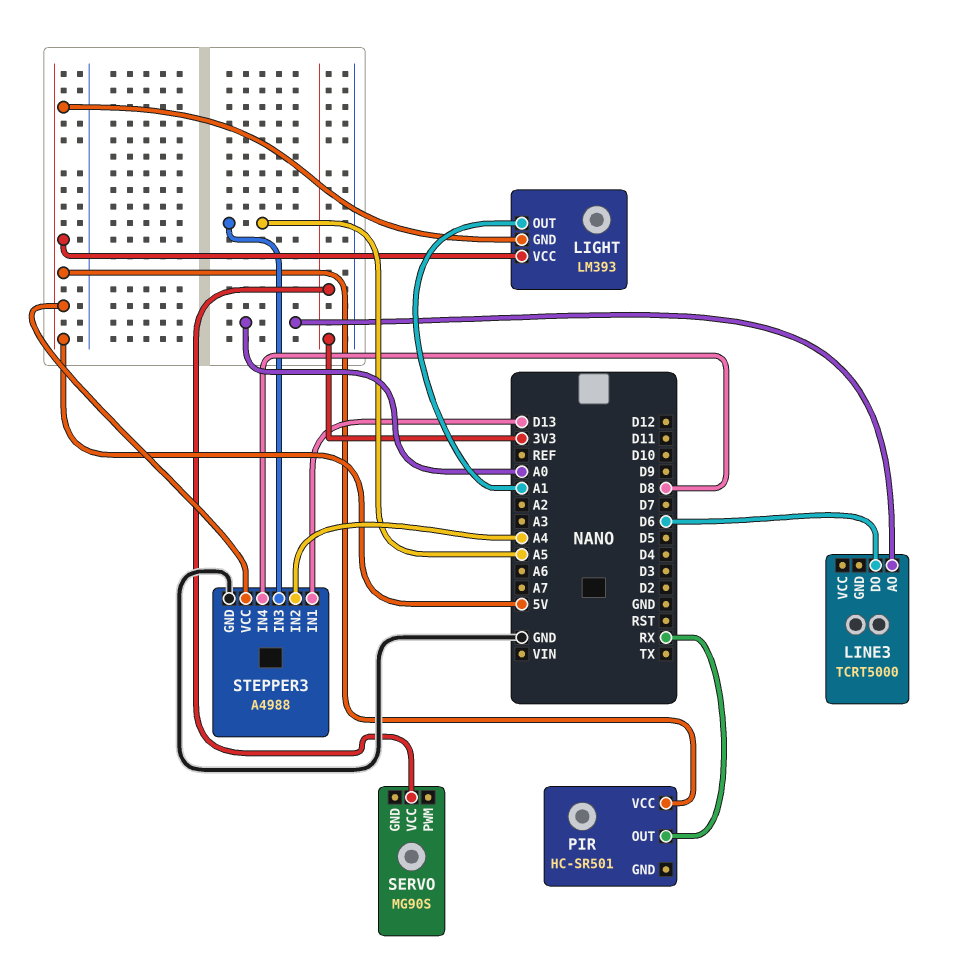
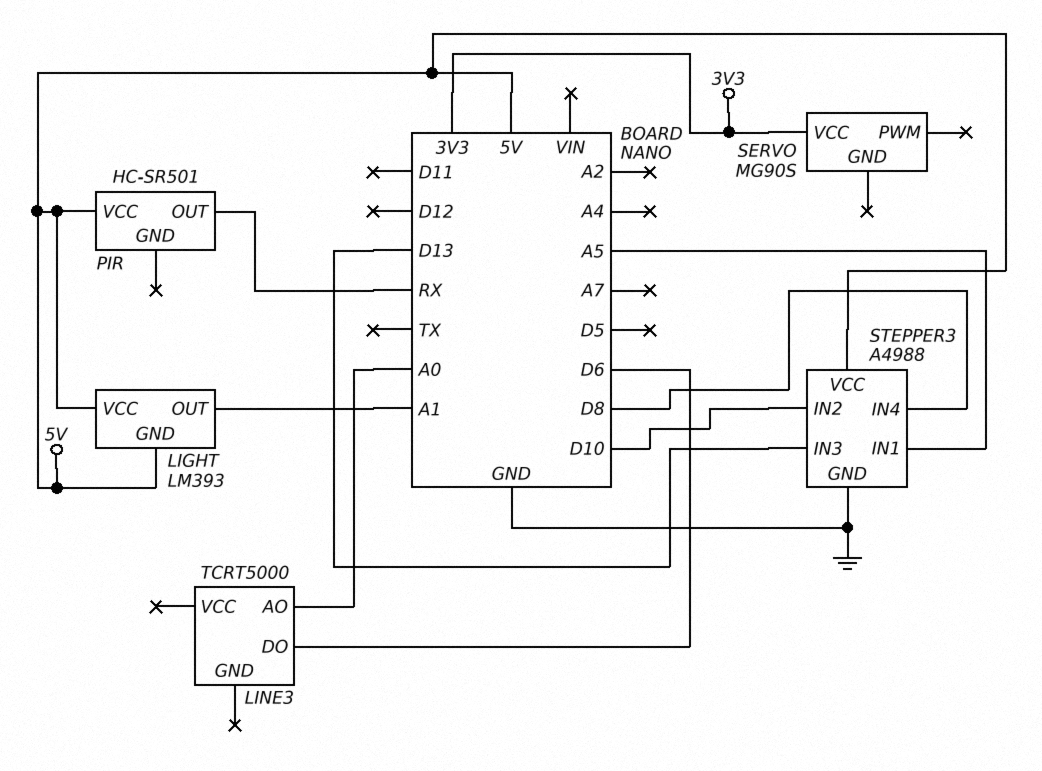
STEPPER3 pin IN1: D13 -> A5
STEPPER3 pin IN2: A4 -> D10
STEPPER3 pin IN3: A5 -> D13

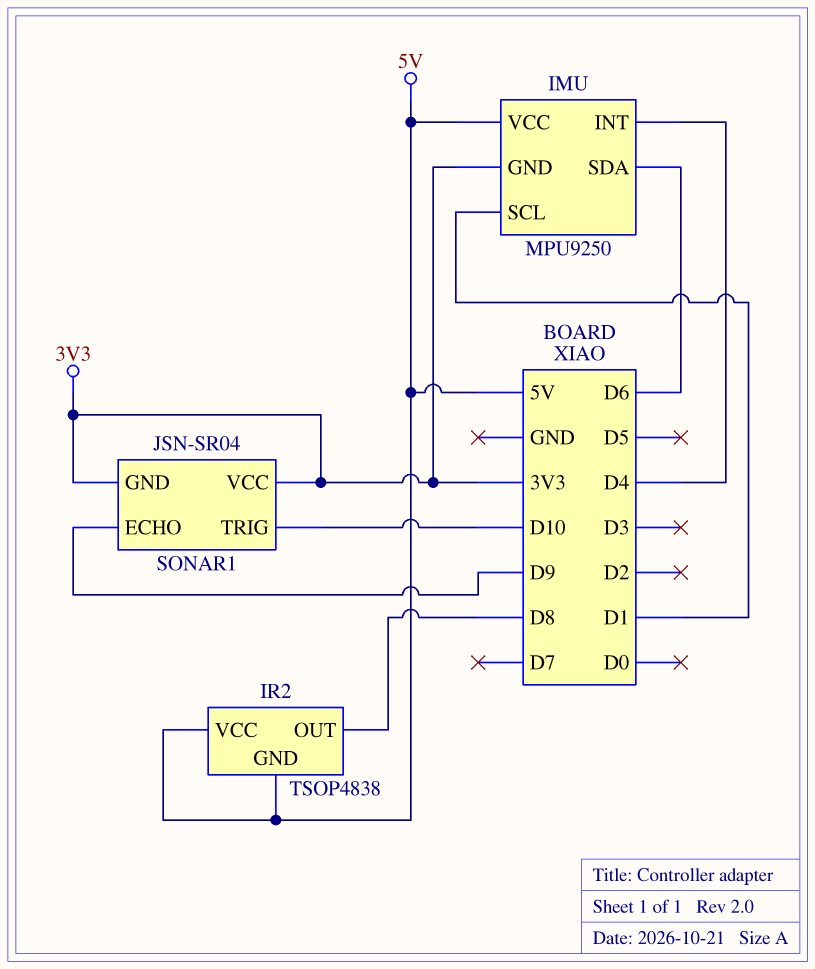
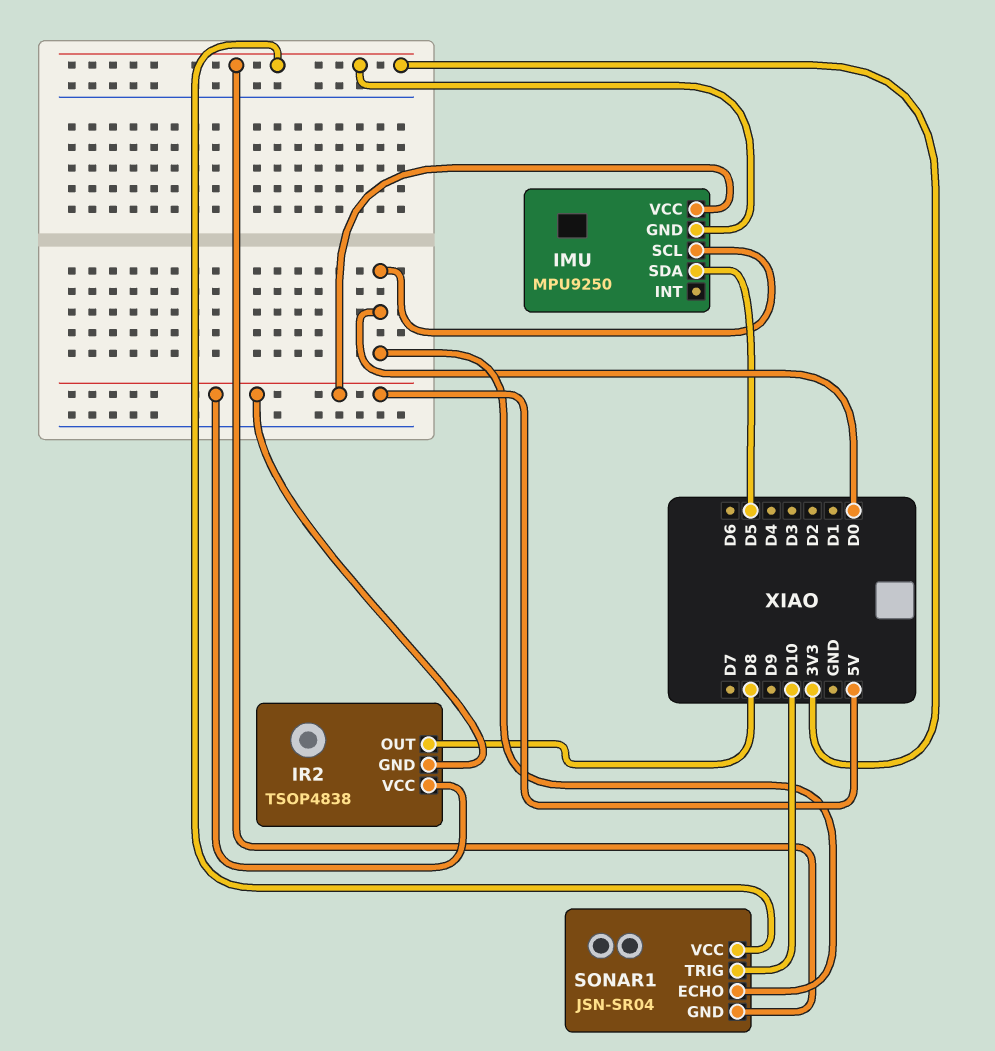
IMU pin INT: D4 -> none
IMU pin SCL: D1 -> D0
IMU pin SDA: D6 -> D5
SONAR1 pin ECHO: D9 -> D0

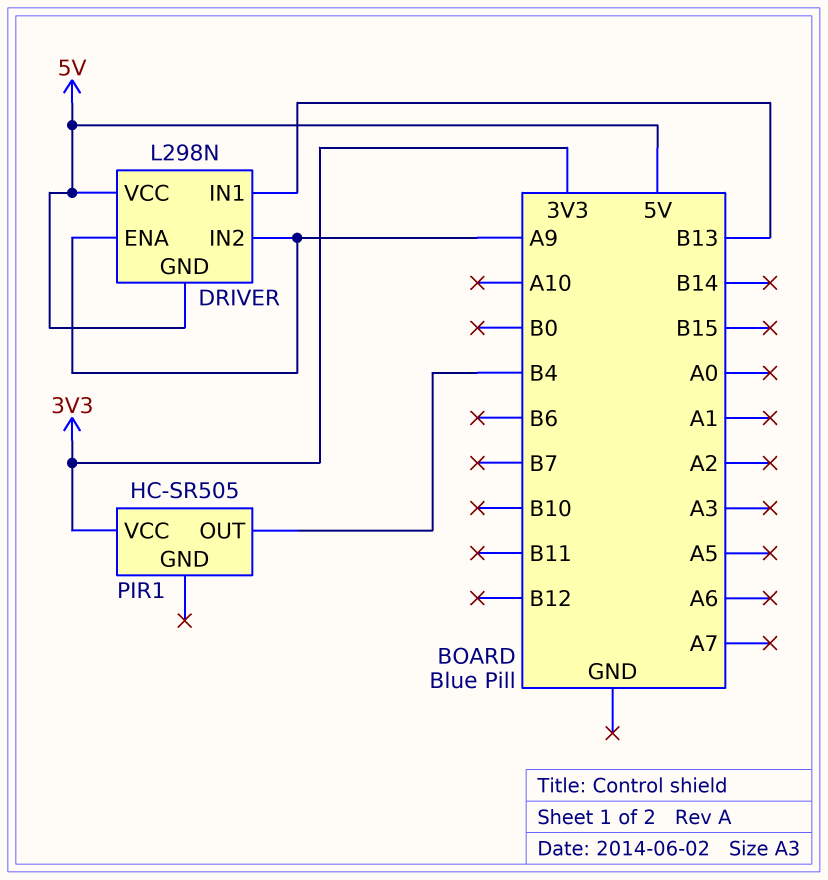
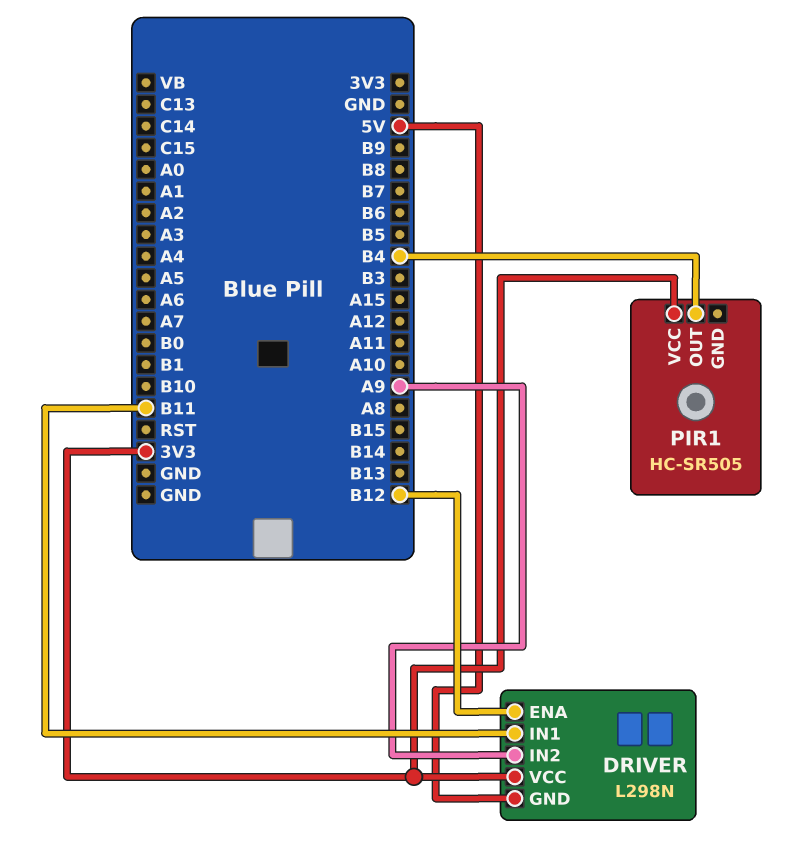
DRIVER pin ENA: A9 -> B12
DRIVER pin IN1: B13 -> B11
DRIVER pin VCC: 5V -> 3V3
★ ★ ★ ★ ★ ★ ★
- **What is needed**
Find the string "DRIVER" in the records, then copy each line where it occurs.

- **Answer area**
DRIVER pin ENA: A9 -> B12
DRIVER pin IN1: B13 -> B11
DRIVER pin VCC: 5V -> 3V3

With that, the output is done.